• [About this exercise]: The word to look for is "degrees". Report every line of the entries below that has it.

(Before-and-after scene images)
══════════

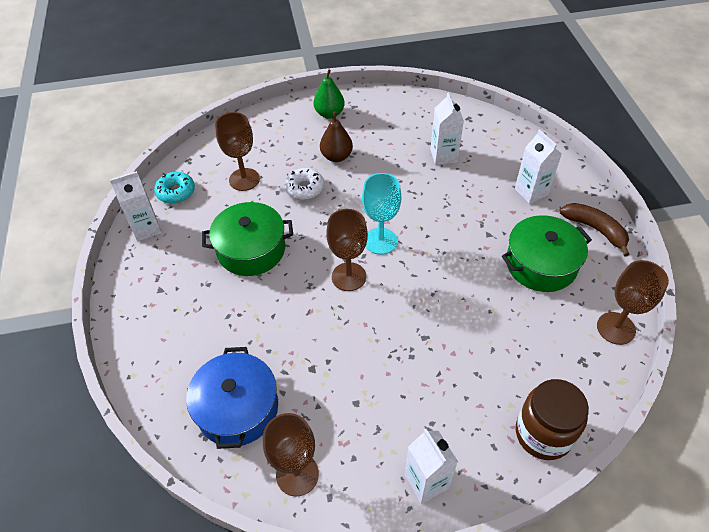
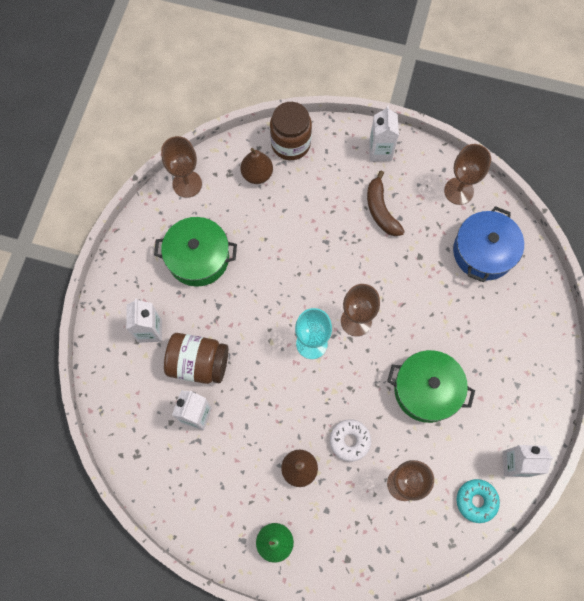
camera: 155 degrees left, 20 degrees up
(470, 187) = (198, 363): none -> brown jar
(552, 375) = (257, 174): none -> brown pear
(595, 229) = (129, 267): brown banana -> brown banana (381, 210)

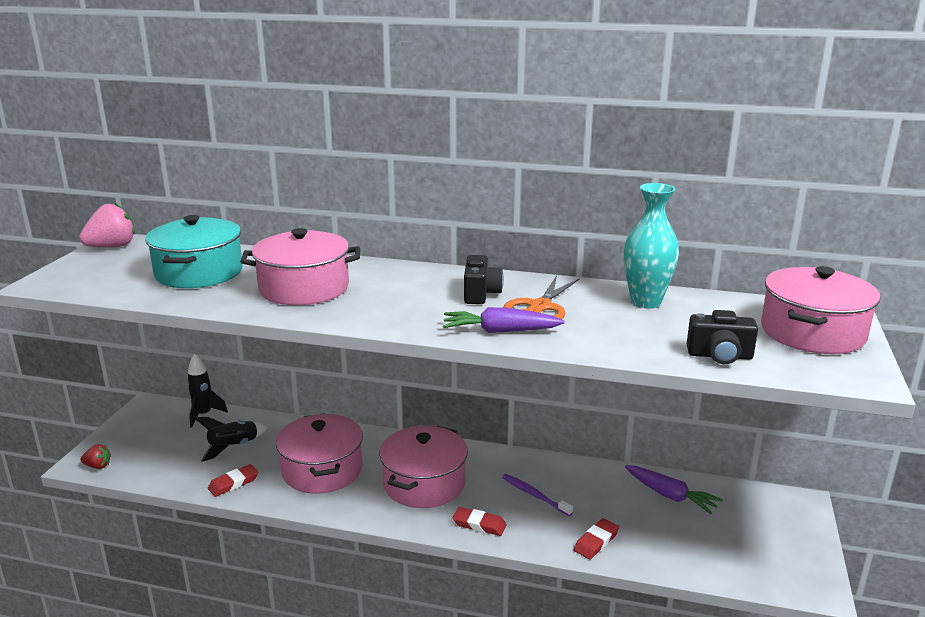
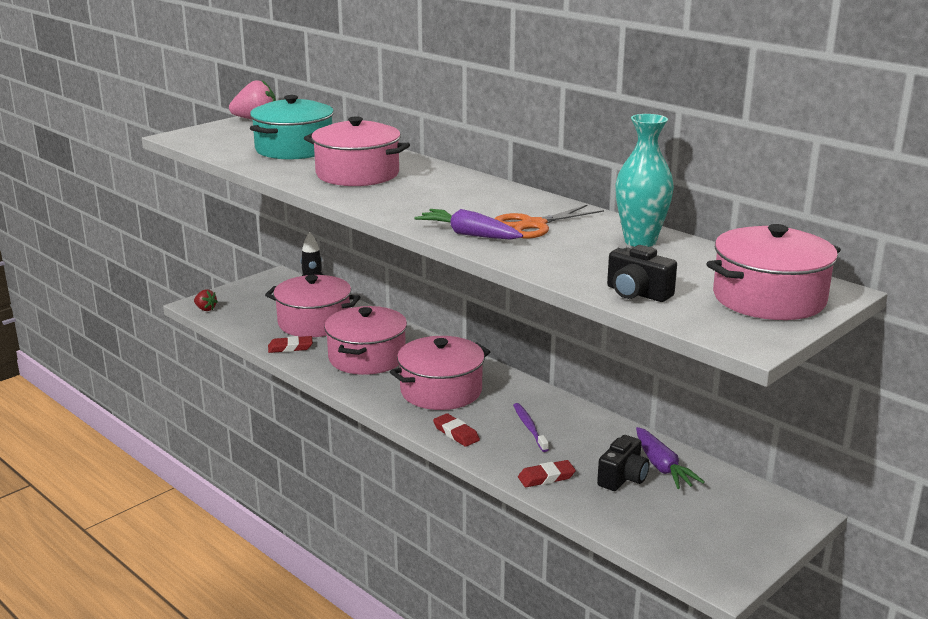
camera: 30 degrees right, 0 degrees up
(233, 447) = (314, 322): black rocket -> pink pot
(480, 294) = (496, 205): black camera -> black camera (623, 478)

══════════

• [Expected answer]:
camera: 155 degrees left, 20 degrees up
camera: 30 degrees right, 0 degrees up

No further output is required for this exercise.